▶ **TASK DESCRIPTION**: Every line of the listing below is to be repeated exactly; the pictures stay out.

+++ DATA RECORDS

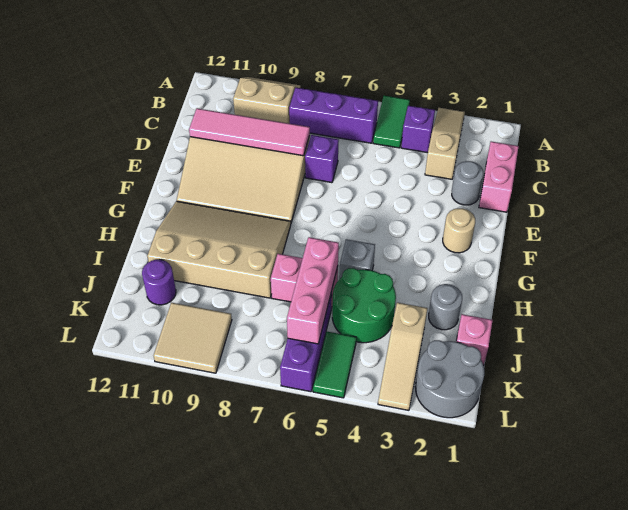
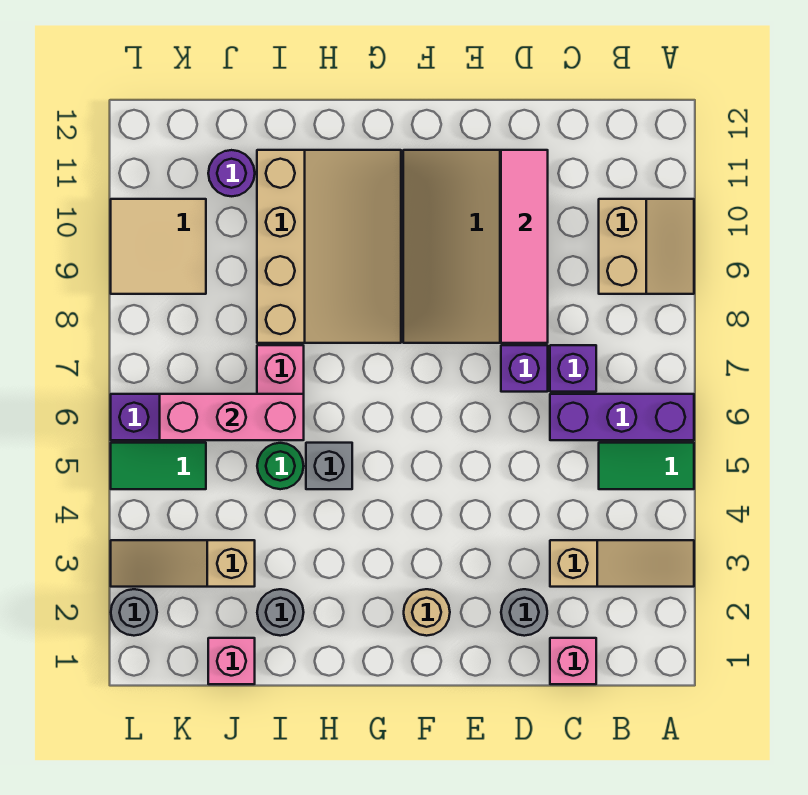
purple brick B4 level 1 -> purple brick C7 level 1
purple brick B6:B8 level 1 -> purple brick A6:C6 level 1
pink brick C1:D1 level 1 -> pink brick C1 level 1
green round brick I4:J5 level 1 -> green round brick I5 level 1
grey round brick K1:L2 level 1 -> grey round brick L2 level 1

++++++

▶ **RESULT**:
purple brick B4 level 1 -> purple brick C7 level 1
purple brick B6:B8 level 1 -> purple brick A6:C6 level 1
pink brick C1:D1 level 1 -> pink brick C1 level 1
green round brick I4:J5 level 1 -> green round brick I5 level 1
grey round brick K1:L2 level 1 -> grey round brick L2 level 1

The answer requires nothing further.